Records from a dataset:
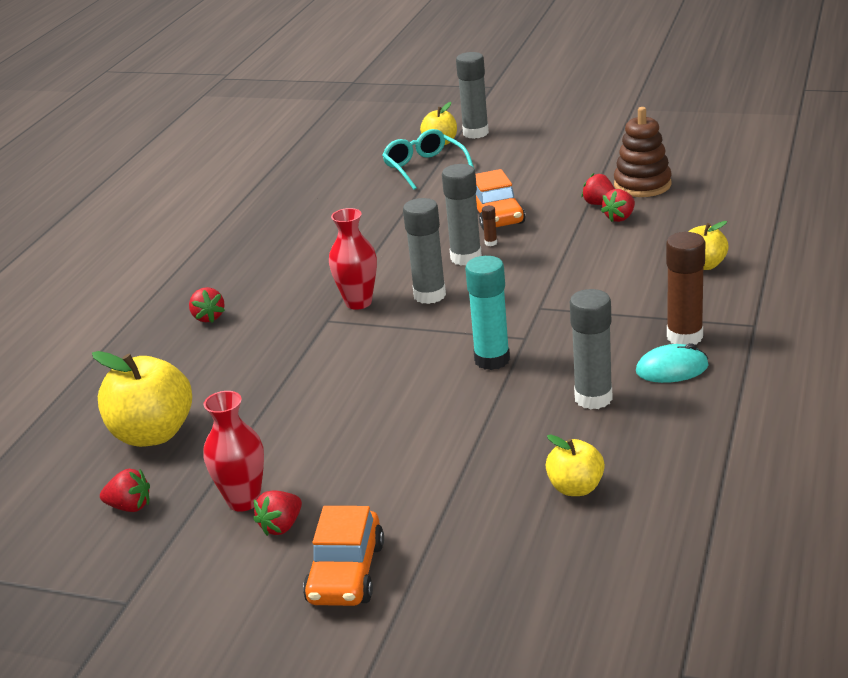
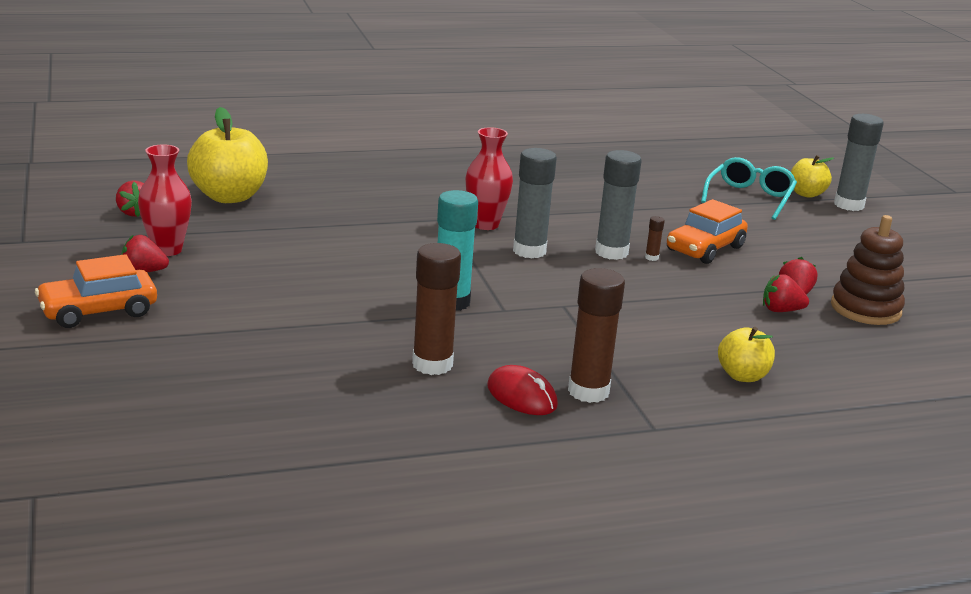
camera: 50 degrees right, 5 degrees down
red strawberry [189,287,225,323] -> none
yellow apple [545,434,605,496] -> none
grey glue stick [570,289,613,409] -> brown glue stick [412,243,461,375]
turquoise mouse [636,343,709,383] -> red mouse [487,365,558,415]

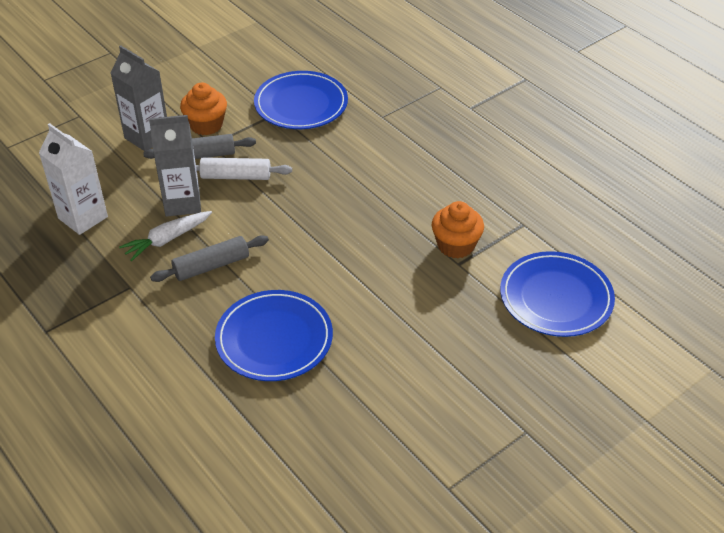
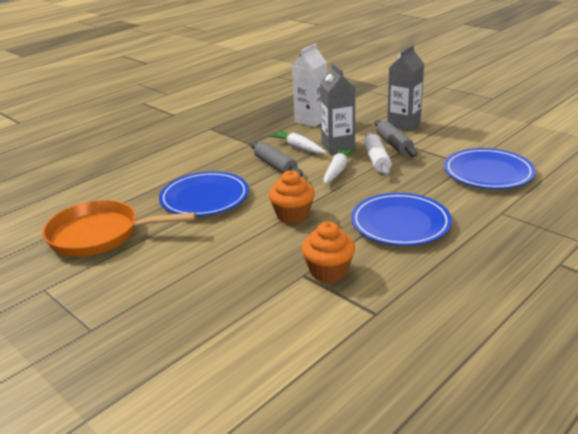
camera: 85 degrees right, 15 degrees down
orange cupcake [180,83,227,135] -> orange cupcake moved to [269,170,315,224]
blue plate [500,251,615,337] -> blue plate moved to [351,193,452,246]
none -> orange pan [42,200,196,257]
none -> white carrot [324,147,355,184]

#### WORK TO BE COMPLETED
Retype each entry above character for character; pictures stay out.

#### SOLVED EXERCISE
camera: 50 degrees right, 5 degrees down
red strawberry [189,287,225,323] -> none
yellow apple [545,434,605,496] -> none
grey glue stick [570,289,613,409] -> brown glue stick [412,243,461,375]
turquoise mouse [636,343,709,383] -> red mouse [487,365,558,415]

camera: 85 degrees right, 15 degrees down
orange cupcake [180,83,227,135] -> orange cupcake moved to [269,170,315,224]
blue plate [500,251,615,337] -> blue plate moved to [351,193,452,246]
none -> orange pan [42,200,196,257]
none -> white carrot [324,147,355,184]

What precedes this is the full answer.